__Material provided__:
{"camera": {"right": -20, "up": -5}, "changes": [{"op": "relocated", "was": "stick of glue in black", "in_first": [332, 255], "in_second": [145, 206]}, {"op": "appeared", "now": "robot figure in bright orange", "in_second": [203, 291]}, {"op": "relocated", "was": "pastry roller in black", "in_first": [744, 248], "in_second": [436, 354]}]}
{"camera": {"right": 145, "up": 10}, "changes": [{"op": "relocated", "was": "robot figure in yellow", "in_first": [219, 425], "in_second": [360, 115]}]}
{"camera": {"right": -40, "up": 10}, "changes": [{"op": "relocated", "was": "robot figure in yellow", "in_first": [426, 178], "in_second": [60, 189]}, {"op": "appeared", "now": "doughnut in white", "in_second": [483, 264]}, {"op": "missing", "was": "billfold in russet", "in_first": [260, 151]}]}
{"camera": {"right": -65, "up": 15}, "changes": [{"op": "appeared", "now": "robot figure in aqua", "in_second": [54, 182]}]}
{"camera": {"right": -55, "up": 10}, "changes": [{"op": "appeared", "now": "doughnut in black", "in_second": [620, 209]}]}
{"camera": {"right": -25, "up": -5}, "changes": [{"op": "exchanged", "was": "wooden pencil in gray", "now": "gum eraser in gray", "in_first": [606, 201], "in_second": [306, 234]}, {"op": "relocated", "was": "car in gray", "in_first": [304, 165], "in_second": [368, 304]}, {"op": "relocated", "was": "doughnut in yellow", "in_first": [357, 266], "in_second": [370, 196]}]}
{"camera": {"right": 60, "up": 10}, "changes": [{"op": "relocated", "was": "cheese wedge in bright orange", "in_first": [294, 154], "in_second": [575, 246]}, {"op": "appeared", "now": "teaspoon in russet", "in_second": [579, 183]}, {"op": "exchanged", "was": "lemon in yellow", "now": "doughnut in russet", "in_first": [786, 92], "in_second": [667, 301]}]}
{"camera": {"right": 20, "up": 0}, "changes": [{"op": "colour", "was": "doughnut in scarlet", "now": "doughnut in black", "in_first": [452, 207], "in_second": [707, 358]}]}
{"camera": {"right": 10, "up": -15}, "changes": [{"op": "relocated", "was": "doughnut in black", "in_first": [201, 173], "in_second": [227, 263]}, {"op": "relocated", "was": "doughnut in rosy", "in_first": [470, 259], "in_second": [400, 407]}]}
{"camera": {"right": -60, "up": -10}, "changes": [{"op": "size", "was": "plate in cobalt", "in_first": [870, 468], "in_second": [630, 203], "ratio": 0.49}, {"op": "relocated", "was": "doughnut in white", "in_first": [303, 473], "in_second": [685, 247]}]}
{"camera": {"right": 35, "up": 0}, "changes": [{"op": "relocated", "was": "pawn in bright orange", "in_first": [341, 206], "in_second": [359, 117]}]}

__What is required__:
Set down the whole of the material again, exactly.

__Response to this task__:
{"camera": {"right": -20, "up": -5}, "changes": [{"op": "relocated", "was": "stick of glue in black", "in_first": [332, 255], "in_second": [145, 206]}, {"op": "appeared", "now": "robot figure in bright orange", "in_second": [203, 291]}, {"op": "relocated", "was": "pastry roller in black", "in_first": [744, 248], "in_second": [436, 354]}]}
{"camera": {"right": 145, "up": 10}, "changes": [{"op": "relocated", "was": "robot figure in yellow", "in_first": [219, 425], "in_second": [360, 115]}]}
{"camera": {"right": -40, "up": 10}, "changes": [{"op": "relocated", "was": "robot figure in yellow", "in_first": [426, 178], "in_second": [60, 189]}, {"op": "appeared", "now": "doughnut in white", "in_second": [483, 264]}, {"op": "missing", "was": "billfold in russet", "in_first": [260, 151]}]}
{"camera": {"right": -65, "up": 15}, "changes": [{"op": "appeared", "now": "robot figure in aqua", "in_second": [54, 182]}]}
{"camera": {"right": -55, "up": 10}, "changes": [{"op": "appeared", "now": "doughnut in black", "in_second": [620, 209]}]}
{"camera": {"right": -25, "up": -5}, "changes": [{"op": "exchanged", "was": "wooden pencil in gray", "now": "gum eraser in gray", "in_first": [606, 201], "in_second": [306, 234]}, {"op": "relocated", "was": "car in gray", "in_first": [304, 165], "in_second": [368, 304]}, {"op": "relocated", "was": "doughnut in yellow", "in_first": [357, 266], "in_second": [370, 196]}]}
{"camera": {"right": 60, "up": 10}, "changes": [{"op": "relocated", "was": "cheese wedge in bright orange", "in_first": [294, 154], "in_second": [575, 246]}, {"op": "appeared", "now": "teaspoon in russet", "in_second": [579, 183]}, {"op": "exchanged", "was": "lemon in yellow", "now": "doughnut in russet", "in_first": [786, 92], "in_second": [667, 301]}]}
{"camera": {"right": 20, "up": 0}, "changes": [{"op": "colour", "was": "doughnut in scarlet", "now": "doughnut in black", "in_first": [452, 207], "in_second": [707, 358]}]}
{"camera": {"right": 10, "up": -15}, "changes": [{"op": "relocated", "was": "doughnut in black", "in_first": [201, 173], "in_second": [227, 263]}, {"op": "relocated", "was": "doughnut in rosy", "in_first": [470, 259], "in_second": [400, 407]}]}
{"camera": {"right": -60, "up": -10}, "changes": [{"op": "size", "was": "plate in cobalt", "in_first": [870, 468], "in_second": [630, 203], "ratio": 0.49}, {"op": "relocated", "was": "doughnut in white", "in_first": [303, 473], "in_second": [685, 247]}]}
{"camera": {"right": 35, "up": 0}, "changes": [{"op": "relocated", "was": "pawn in bright orange", "in_first": [341, 206], "in_second": [359, 117]}]}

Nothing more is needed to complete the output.